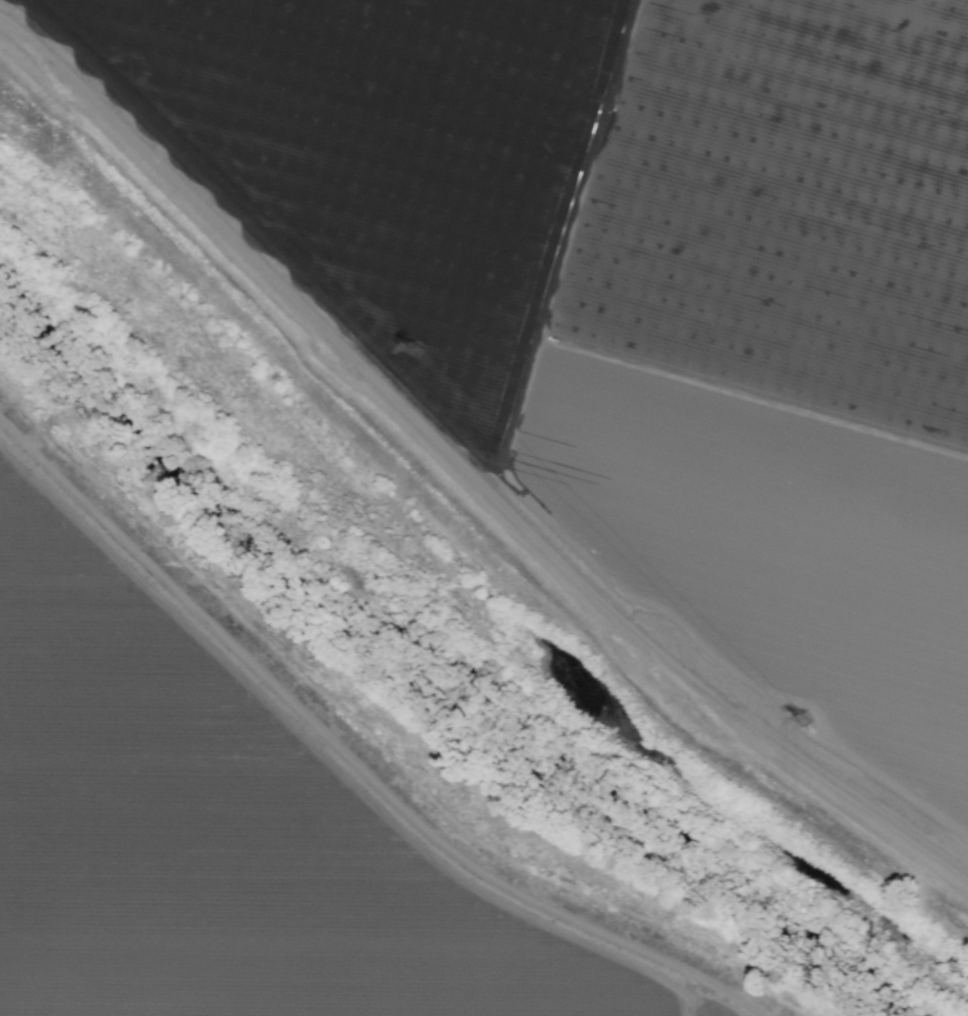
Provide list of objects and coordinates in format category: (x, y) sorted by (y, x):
crop: (677, 267)
power tower: (417, 347)
river: (432, 650)
power tower: (805, 719)
crop: (245, 823)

^^^^

WHAT TO DO — Retype the whole listing exactly and leave the pictures out.

ANSWER TO THE PROBLEM —
Provide list of objects and coordinates in format category: (x, y) sorted by (y, x):
crop: (677, 267)
power tower: (417, 347)
river: (432, 650)
power tower: (805, 719)
crop: (245, 823)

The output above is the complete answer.